Work required – Though the entries hold pictures, only their text should be duplicated, exactly and in full.

Material provided Block Start

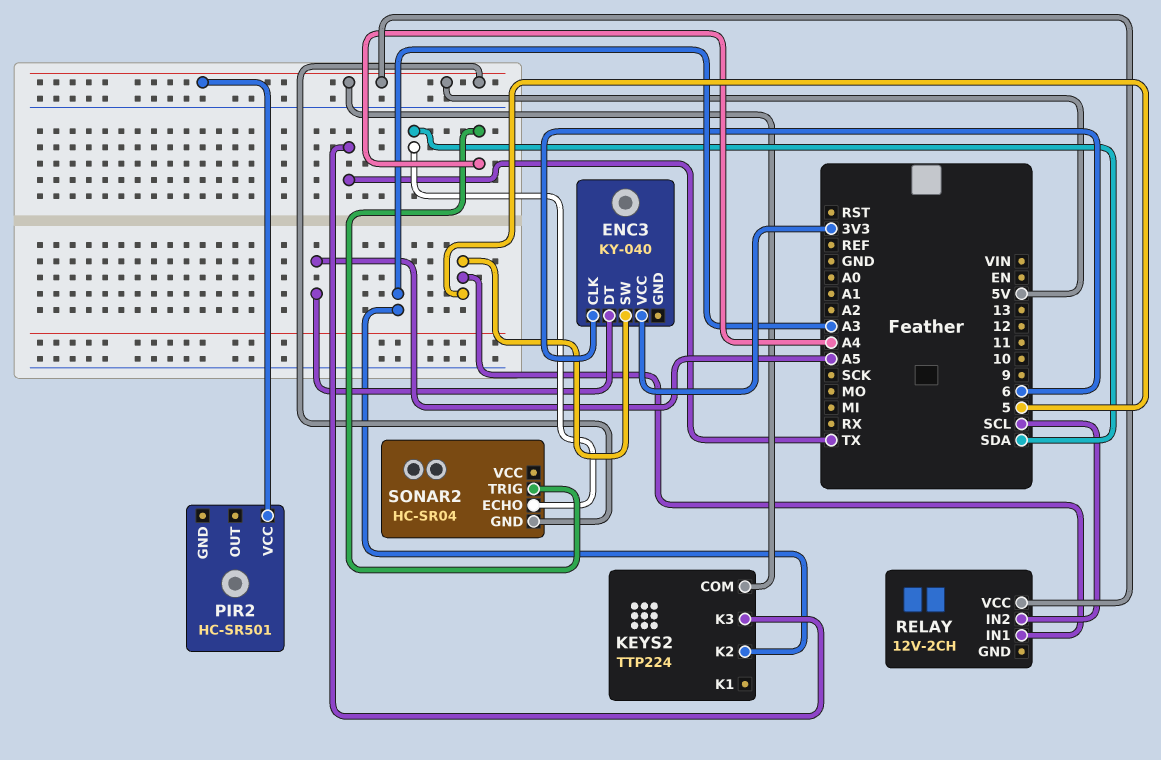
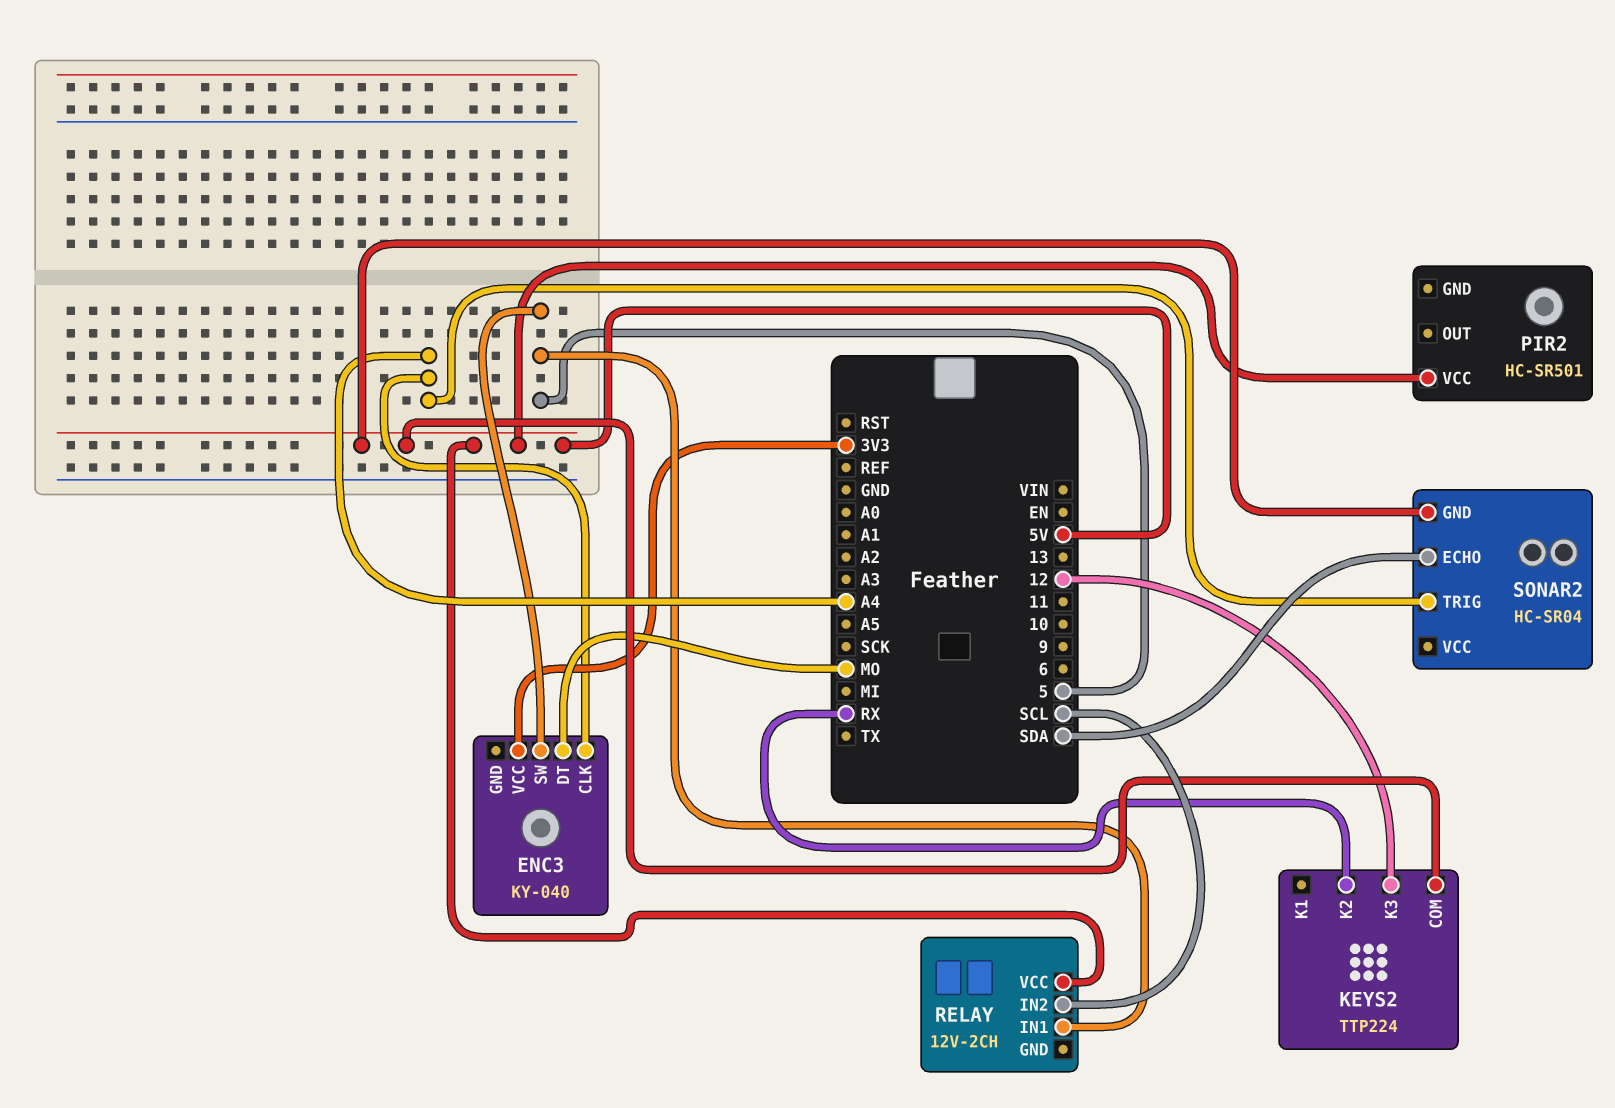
ENC3 pin CLK: 6 -> A4
ENC3 pin DT: A5 -> MO
KEYS2 pin K2: A3 -> RX
KEYS2 pin K3: TX -> 12

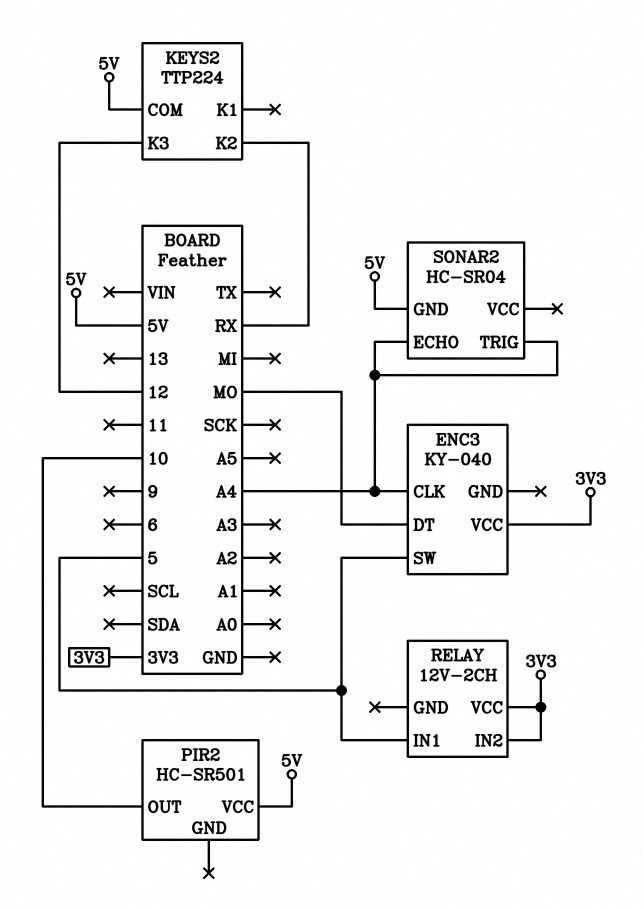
PIR2 pin OUT: none -> 10
RELAY pin IN2: SCL -> 3V3
RELAY pin VCC: 5V -> 3V3
SONAR2 pin ECHO: SDA -> A4

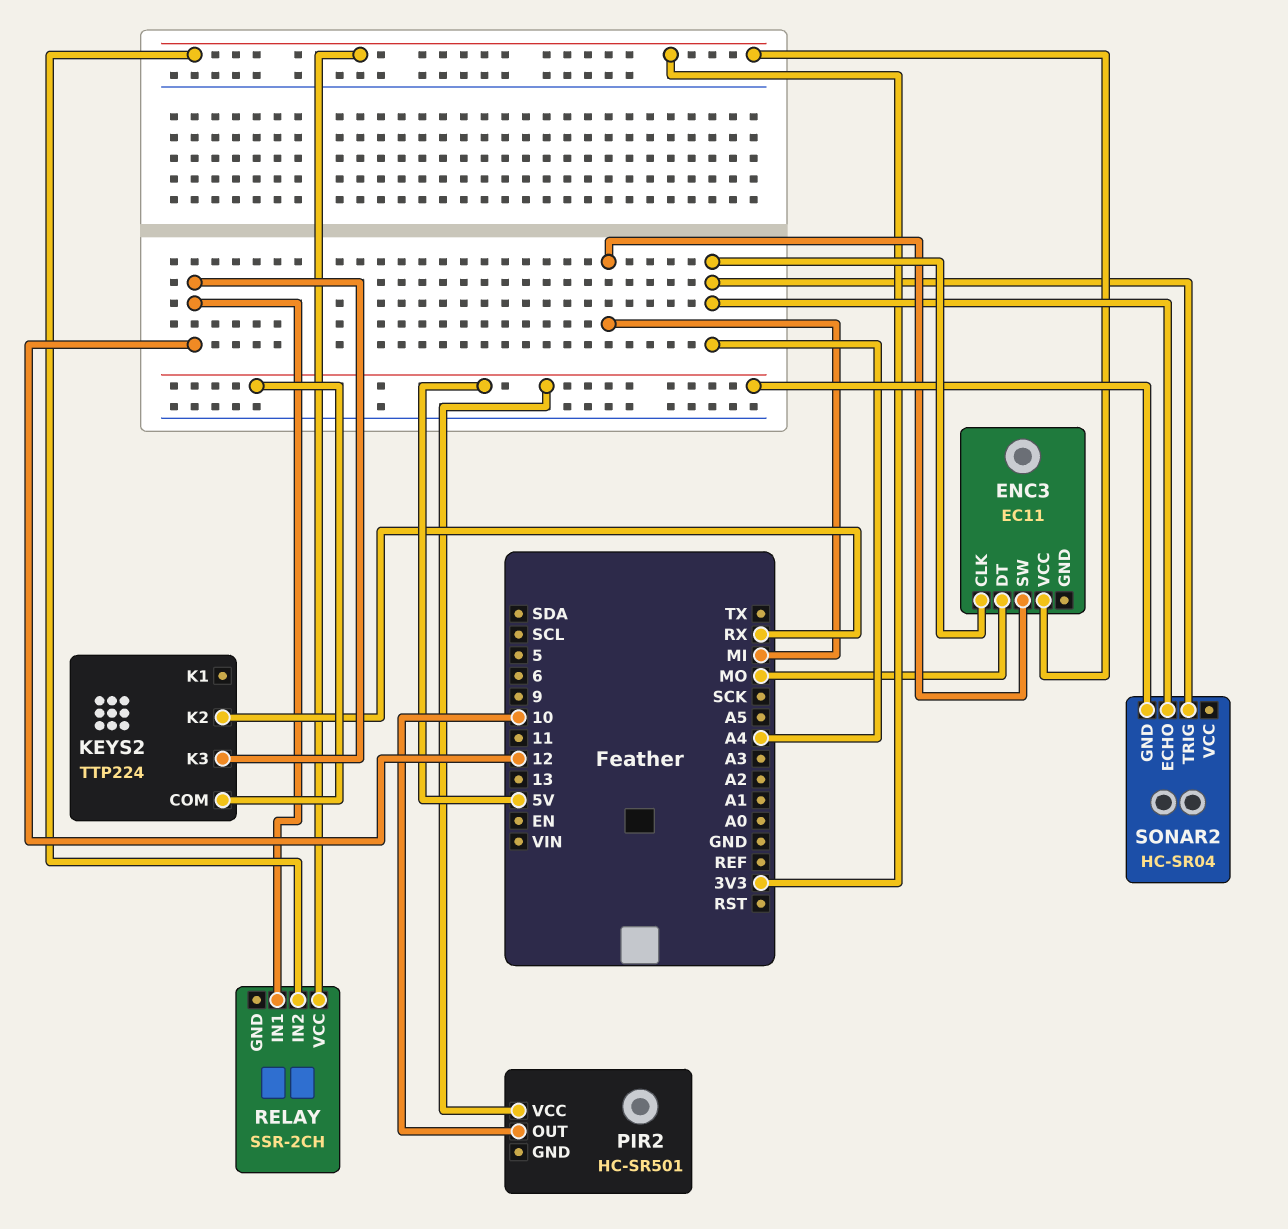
ENC3: KY-040 -> EC11
ENC3 pin SW: 5 -> MI
RELAY: 12V-2CH -> SSR-2CH
RELAY pin IN1: 5 -> 12

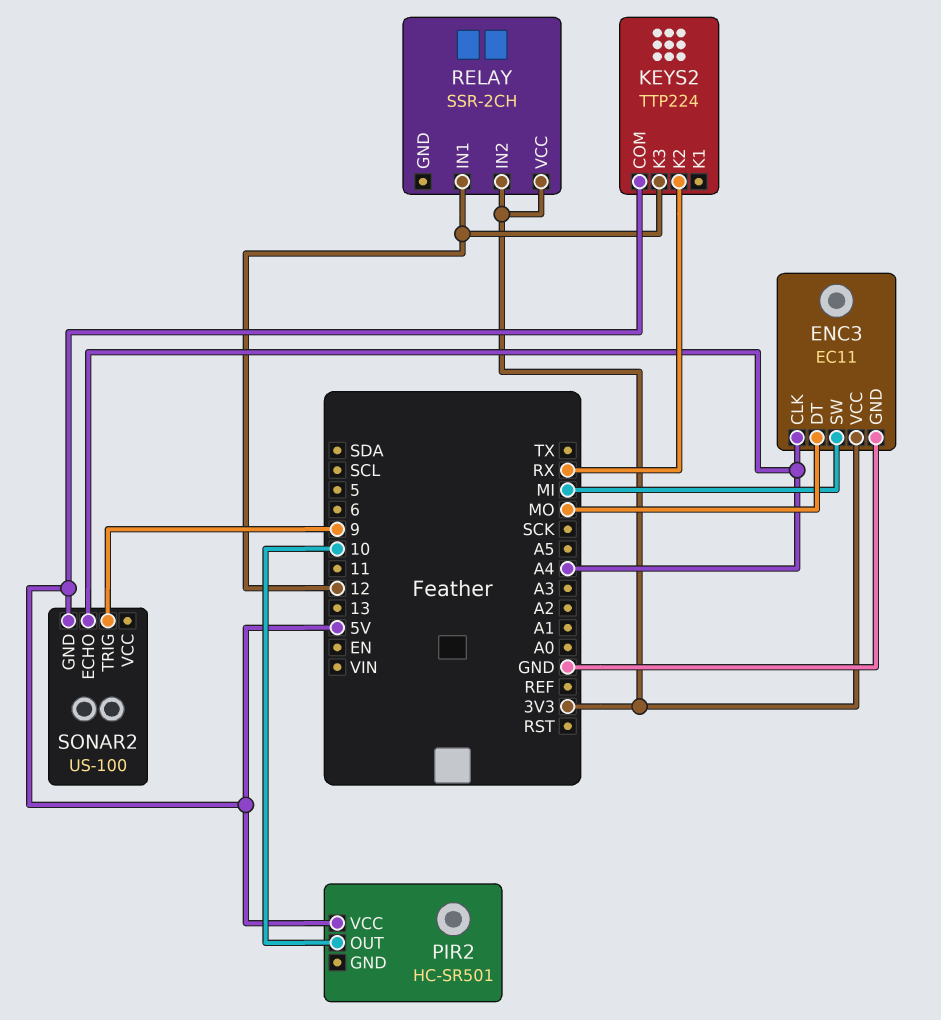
ENC3 pin GND: none -> GND
SONAR2: HC-SR04 -> US-100
SONAR2 pin TRIG: A4 -> 9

Material provided Block End

Response for this exercise –
ENC3 pin CLK: 6 -> A4
ENC3 pin DT: A5 -> MO
KEYS2 pin K2: A3 -> RX
KEYS2 pin K3: TX -> 12

PIR2 pin OUT: none -> 10
RELAY pin IN2: SCL -> 3V3
RELAY pin VCC: 5V -> 3V3
SONAR2 pin ECHO: SDA -> A4

ENC3: KY-040 -> EC11
ENC3 pin SW: 5 -> MI
RELAY: 12V-2CH -> SSR-2CH
RELAY pin IN1: 5 -> 12

ENC3 pin GND: none -> GND
SONAR2: HC-SR04 -> US-100
SONAR2 pin TRIG: A4 -> 9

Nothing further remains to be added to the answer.